▸ What to do: Could you set down every entry exactly as it appears?

▸ Stored data:
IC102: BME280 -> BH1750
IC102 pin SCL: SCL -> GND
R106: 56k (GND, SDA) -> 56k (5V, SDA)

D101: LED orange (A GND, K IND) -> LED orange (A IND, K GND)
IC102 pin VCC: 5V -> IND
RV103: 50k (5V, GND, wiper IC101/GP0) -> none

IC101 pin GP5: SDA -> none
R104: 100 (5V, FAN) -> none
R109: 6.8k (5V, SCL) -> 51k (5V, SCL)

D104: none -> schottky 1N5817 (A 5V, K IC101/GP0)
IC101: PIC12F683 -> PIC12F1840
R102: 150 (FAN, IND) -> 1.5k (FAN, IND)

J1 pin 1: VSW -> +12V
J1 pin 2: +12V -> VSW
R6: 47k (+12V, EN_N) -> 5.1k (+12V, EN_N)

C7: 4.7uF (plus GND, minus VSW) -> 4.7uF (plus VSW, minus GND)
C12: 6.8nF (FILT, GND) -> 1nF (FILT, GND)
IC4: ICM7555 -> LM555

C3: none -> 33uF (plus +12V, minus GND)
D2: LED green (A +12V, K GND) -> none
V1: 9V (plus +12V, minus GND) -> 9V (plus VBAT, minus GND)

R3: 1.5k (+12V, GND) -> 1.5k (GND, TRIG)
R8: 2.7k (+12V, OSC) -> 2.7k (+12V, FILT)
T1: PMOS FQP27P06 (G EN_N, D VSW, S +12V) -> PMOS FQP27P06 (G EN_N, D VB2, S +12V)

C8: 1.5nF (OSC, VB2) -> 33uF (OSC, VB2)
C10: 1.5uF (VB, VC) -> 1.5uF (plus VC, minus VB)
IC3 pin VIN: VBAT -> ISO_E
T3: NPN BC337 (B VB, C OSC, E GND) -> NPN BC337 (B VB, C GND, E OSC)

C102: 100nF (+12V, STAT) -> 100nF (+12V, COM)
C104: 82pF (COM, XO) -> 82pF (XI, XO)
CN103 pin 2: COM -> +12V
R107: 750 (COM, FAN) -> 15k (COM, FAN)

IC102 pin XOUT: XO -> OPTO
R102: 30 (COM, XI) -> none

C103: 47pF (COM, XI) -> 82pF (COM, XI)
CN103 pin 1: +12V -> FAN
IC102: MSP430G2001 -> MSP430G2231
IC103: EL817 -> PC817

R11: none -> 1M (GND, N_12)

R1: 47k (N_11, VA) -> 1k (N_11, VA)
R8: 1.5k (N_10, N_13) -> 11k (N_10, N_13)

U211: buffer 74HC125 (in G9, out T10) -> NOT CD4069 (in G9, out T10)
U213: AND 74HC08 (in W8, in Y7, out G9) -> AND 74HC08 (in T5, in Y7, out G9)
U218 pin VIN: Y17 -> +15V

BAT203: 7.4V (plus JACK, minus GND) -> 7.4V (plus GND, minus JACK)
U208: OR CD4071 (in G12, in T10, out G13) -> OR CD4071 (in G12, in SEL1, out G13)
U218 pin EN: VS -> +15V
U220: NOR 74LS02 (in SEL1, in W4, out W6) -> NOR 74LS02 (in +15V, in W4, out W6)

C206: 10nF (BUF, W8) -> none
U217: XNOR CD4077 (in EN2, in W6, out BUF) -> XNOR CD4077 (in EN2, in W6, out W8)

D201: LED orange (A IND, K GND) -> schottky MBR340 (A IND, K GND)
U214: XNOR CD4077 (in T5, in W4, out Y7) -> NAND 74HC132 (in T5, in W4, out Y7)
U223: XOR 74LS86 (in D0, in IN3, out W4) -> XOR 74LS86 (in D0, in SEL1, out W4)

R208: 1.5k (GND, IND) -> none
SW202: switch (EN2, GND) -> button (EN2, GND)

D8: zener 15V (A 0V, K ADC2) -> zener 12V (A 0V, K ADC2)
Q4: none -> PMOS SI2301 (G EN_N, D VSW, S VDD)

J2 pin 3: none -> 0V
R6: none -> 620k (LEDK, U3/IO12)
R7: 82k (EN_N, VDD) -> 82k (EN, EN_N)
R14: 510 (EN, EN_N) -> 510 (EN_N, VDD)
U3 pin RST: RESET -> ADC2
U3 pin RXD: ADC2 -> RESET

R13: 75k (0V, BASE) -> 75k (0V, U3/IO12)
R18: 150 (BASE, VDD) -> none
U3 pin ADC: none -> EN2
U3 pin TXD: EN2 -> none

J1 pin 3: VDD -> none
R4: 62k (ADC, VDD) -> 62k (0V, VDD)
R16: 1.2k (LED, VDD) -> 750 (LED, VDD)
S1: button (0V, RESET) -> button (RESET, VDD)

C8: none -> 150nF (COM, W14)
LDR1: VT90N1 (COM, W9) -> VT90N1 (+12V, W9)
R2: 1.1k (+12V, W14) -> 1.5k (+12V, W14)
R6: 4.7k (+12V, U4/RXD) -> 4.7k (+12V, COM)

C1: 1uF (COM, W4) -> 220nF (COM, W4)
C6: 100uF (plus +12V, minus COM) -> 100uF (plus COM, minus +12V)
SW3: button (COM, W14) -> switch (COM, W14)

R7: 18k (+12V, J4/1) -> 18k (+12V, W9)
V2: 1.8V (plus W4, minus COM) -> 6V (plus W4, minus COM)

▸ Result for this task:
IC102: BME280 -> BH1750
IC102 pin SCL: SCL -> GND
R106: 56k (GND, SDA) -> 56k (5V, SDA)

D101: LED orange (A GND, K IND) -> LED orange (A IND, K GND)
IC102 pin VCC: 5V -> IND
RV103: 50k (5V, GND, wiper IC101/GP0) -> none

IC101 pin GP5: SDA -> none
R104: 100 (5V, FAN) -> none
R109: 6.8k (5V, SCL) -> 51k (5V, SCL)

D104: none -> schottky 1N5817 (A 5V, K IC101/GP0)
IC101: PIC12F683 -> PIC12F1840
R102: 150 (FAN, IND) -> 1.5k (FAN, IND)

J1 pin 1: VSW -> +12V
J1 pin 2: +12V -> VSW
R6: 47k (+12V, EN_N) -> 5.1k (+12V, EN_N)

C7: 4.7uF (plus GND, minus VSW) -> 4.7uF (plus VSW, minus GND)
C12: 6.8nF (FILT, GND) -> 1nF (FILT, GND)
IC4: ICM7555 -> LM555

C3: none -> 33uF (plus +12V, minus GND)
D2: LED green (A +12V, K GND) -> none
V1: 9V (plus +12V, minus GND) -> 9V (plus VBAT, minus GND)

R3: 1.5k (+12V, GND) -> 1.5k (GND, TRIG)
R8: 2.7k (+12V, OSC) -> 2.7k (+12V, FILT)
T1: PMOS FQP27P06 (G EN_N, D VSW, S +12V) -> PMOS FQP27P06 (G EN_N, D VB2, S +12V)

C8: 1.5nF (OSC, VB2) -> 33uF (OSC, VB2)
C10: 1.5uF (VB, VC) -> 1.5uF (plus VC, minus VB)
IC3 pin VIN: VBAT -> ISO_E
T3: NPN BC337 (B VB, C OSC, E GND) -> NPN BC337 (B VB, C GND, E OSC)

C102: 100nF (+12V, STAT) -> 100nF (+12V, COM)
C104: 82pF (COM, XO) -> 82pF (XI, XO)
CN103 pin 2: COM -> +12V
R107: 750 (COM, FAN) -> 15k (COM, FAN)

IC102 pin XOUT: XO -> OPTO
R102: 30 (COM, XI) -> none

C103: 47pF (COM, XI) -> 82pF (COM, XI)
CN103 pin 1: +12V -> FAN
IC102: MSP430G2001 -> MSP430G2231
IC103: EL817 -> PC817

R11: none -> 1M (GND, N_12)

R1: 47k (N_11, VA) -> 1k (N_11, VA)
R8: 1.5k (N_10, N_13) -> 11k (N_10, N_13)

U211: buffer 74HC125 (in G9, out T10) -> NOT CD4069 (in G9, out T10)
U213: AND 74HC08 (in W8, in Y7, out G9) -> AND 74HC08 (in T5, in Y7, out G9)
U218 pin VIN: Y17 -> +15V

BAT203: 7.4V (plus JACK, minus GND) -> 7.4V (plus GND, minus JACK)
U208: OR CD4071 (in G12, in T10, out G13) -> OR CD4071 (in G12, in SEL1, out G13)
U218 pin EN: VS -> +15V
U220: NOR 74LS02 (in SEL1, in W4, out W6) -> NOR 74LS02 (in +15V, in W4, out W6)

C206: 10nF (BUF, W8) -> none
U217: XNOR CD4077 (in EN2, in W6, out BUF) -> XNOR CD4077 (in EN2, in W6, out W8)

D201: LED orange (A IND, K GND) -> schottky MBR340 (A IND, K GND)
U214: XNOR CD4077 (in T5, in W4, out Y7) -> NAND 74HC132 (in T5, in W4, out Y7)
U223: XOR 74LS86 (in D0, in IN3, out W4) -> XOR 74LS86 (in D0, in SEL1, out W4)

R208: 1.5k (GND, IND) -> none
SW202: switch (EN2, GND) -> button (EN2, GND)

D8: zener 15V (A 0V, K ADC2) -> zener 12V (A 0V, K ADC2)
Q4: none -> PMOS SI2301 (G EN_N, D VSW, S VDD)

J2 pin 3: none -> 0V
R6: none -> 620k (LEDK, U3/IO12)
R7: 82k (EN_N, VDD) -> 82k (EN, EN_N)
R14: 510 (EN, EN_N) -> 510 (EN_N, VDD)
U3 pin RST: RESET -> ADC2
U3 pin RXD: ADC2 -> RESET

R13: 75k (0V, BASE) -> 75k (0V, U3/IO12)
R18: 150 (BASE, VDD) -> none
U3 pin ADC: none -> EN2
U3 pin TXD: EN2 -> none

J1 pin 3: VDD -> none
R4: 62k (ADC, VDD) -> 62k (0V, VDD)
R16: 1.2k (LED, VDD) -> 750 (LED, VDD)
S1: button (0V, RESET) -> button (RESET, VDD)

C8: none -> 150nF (COM, W14)
LDR1: VT90N1 (COM, W9) -> VT90N1 (+12V, W9)
R2: 1.1k (+12V, W14) -> 1.5k (+12V, W14)
R6: 4.7k (+12V, U4/RXD) -> 4.7k (+12V, COM)

C1: 1uF (COM, W4) -> 220nF (COM, W4)
C6: 100uF (plus +12V, minus COM) -> 100uF (plus COM, minus +12V)
SW3: button (COM, W14) -> switch (COM, W14)

R7: 18k (+12V, J4/1) -> 18k (+12V, W9)
V2: 1.8V (plus W4, minus COM) -> 6V (plus W4, minus COM)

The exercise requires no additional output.